> Data to use
- - -

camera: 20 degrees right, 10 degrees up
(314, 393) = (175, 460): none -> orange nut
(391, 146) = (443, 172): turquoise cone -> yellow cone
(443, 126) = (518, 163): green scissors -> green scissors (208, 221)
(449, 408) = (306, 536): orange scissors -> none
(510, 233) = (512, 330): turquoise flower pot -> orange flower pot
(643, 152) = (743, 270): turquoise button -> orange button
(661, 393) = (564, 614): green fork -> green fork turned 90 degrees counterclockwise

- - -

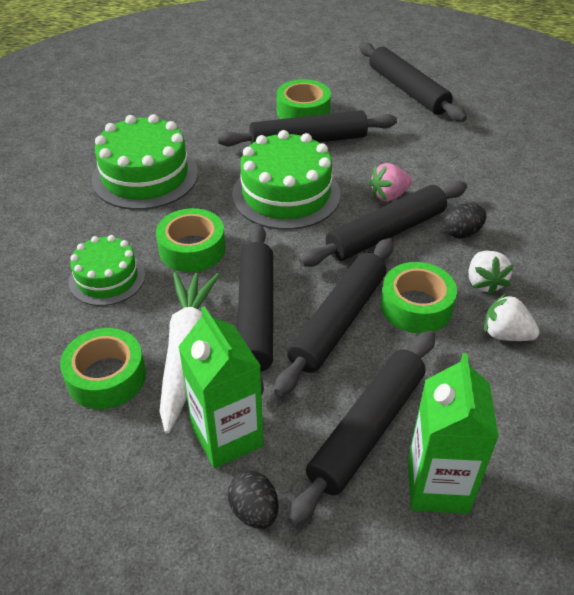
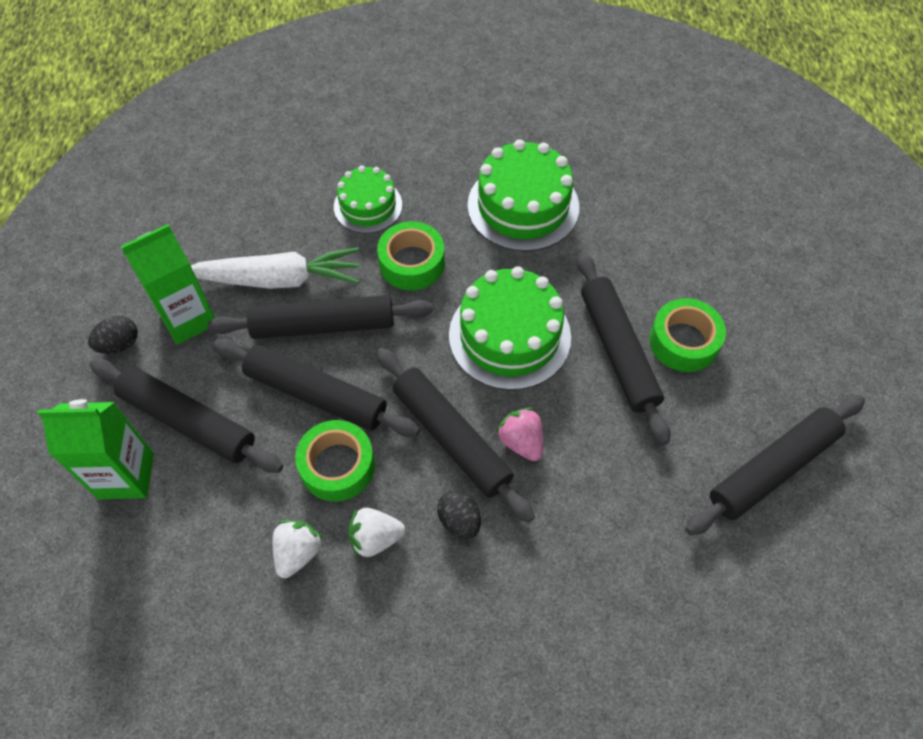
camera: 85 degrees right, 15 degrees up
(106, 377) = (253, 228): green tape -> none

- - -

> Instructions for the task
Find "camera: 85 degrees right, 15 degrees up" in the entries above and copy that whole line exactly, then each line after it through the line that contains "(106, 377) = (253, 228): green tape -> none".

> Result for this exercise
camera: 85 degrees right, 15 degrees up
(106, 377) = (253, 228): green tape -> none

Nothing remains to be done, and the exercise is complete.